Stored entries
****************
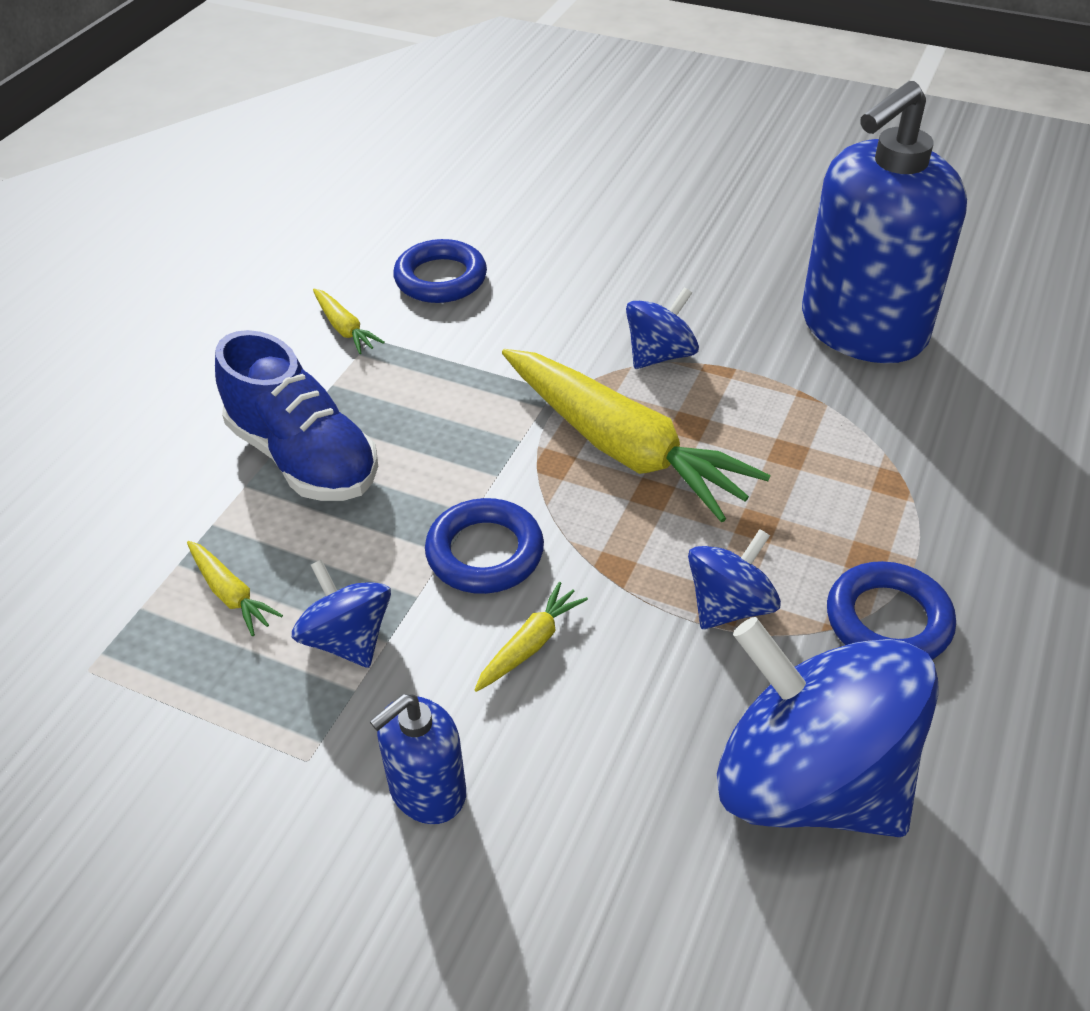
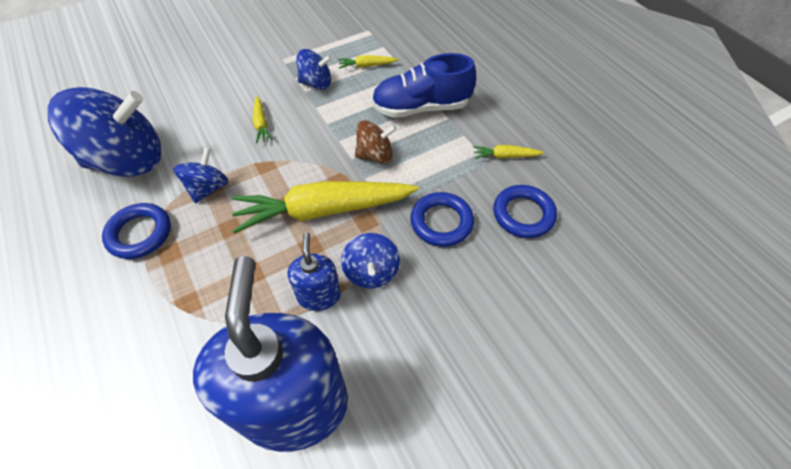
camera: 125 degrees right, 10 degrees up
(427, 790) = (241, 76): blue soap dispenser -> blue soap dispenser (319, 295)
(465, 453) = (375, 155): none -> brown spinning top
(485, 552) = (315, 133): blue ring -> blue ring (441, 222)
(729, 606) = (208, 188): blue spinning top -> blue spinning top turned 150 degrees counterclockwise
****************
Task objective
When you copy the entries above, reproduce each line exactly and leave out any pictures.

Solution for this task
camera: 125 degrees right, 10 degrees up
(427, 790) = (241, 76): blue soap dispenser -> blue soap dispenser (319, 295)
(465, 453) = (375, 155): none -> brown spinning top
(485, 552) = (315, 133): blue ring -> blue ring (441, 222)
(729, 606) = (208, 188): blue spinning top -> blue spinning top turned 150 degrees counterclockwise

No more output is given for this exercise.